#### Records to process

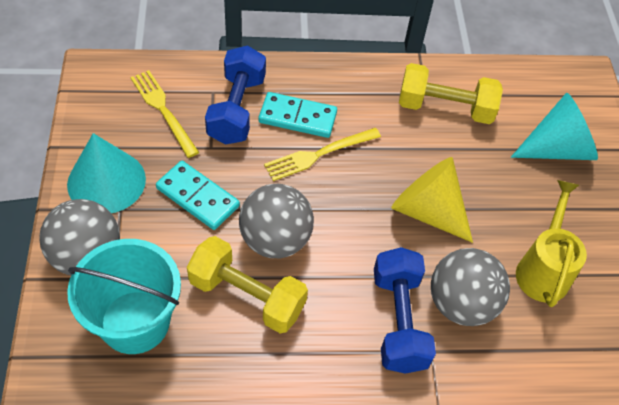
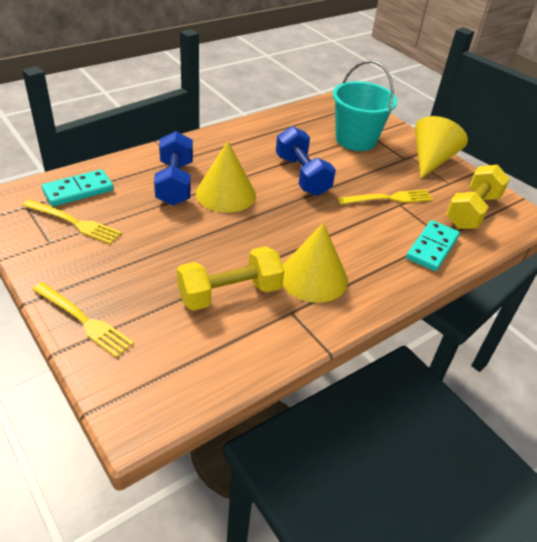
grey ball: [39,199,120,276] [239,184,314,258] [431,248,510,326] = 3 -> none = 0
turquoise cone: [67,133,146,213] [511,93,598,160] = 2 -> none = 0
yellow cone: [391,157,473,243] = 1 -> [196,141,256,213] [282,223,348,303] [415,116,468,178] = 3
yellow fork: [130,70,199,158] [264,128,381,181] = 2 -> [22,199,122,244] [32,282,134,358] [337,189,433,205] = 3
yellow watering can: [516,180,587,307] = 1 -> none = 0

########

_What to produce:_
Print, with pictures removed, exactly the lines of the records above from the top through the line containing "yellow fork: [130,70,199,158]".

_Answer below:_
grey ball: [39,199,120,276] [239,184,314,258] [431,248,510,326] = 3 -> none = 0
turquoise cone: [67,133,146,213] [511,93,598,160] = 2 -> none = 0
yellow cone: [391,157,473,243] = 1 -> [196,141,256,213] [282,223,348,303] [415,116,468,178] = 3
yellow fork: [130,70,199,158] [264,128,381,181] = 2 -> [22,199,122,244] [32,282,134,358] [337,189,433,205] = 3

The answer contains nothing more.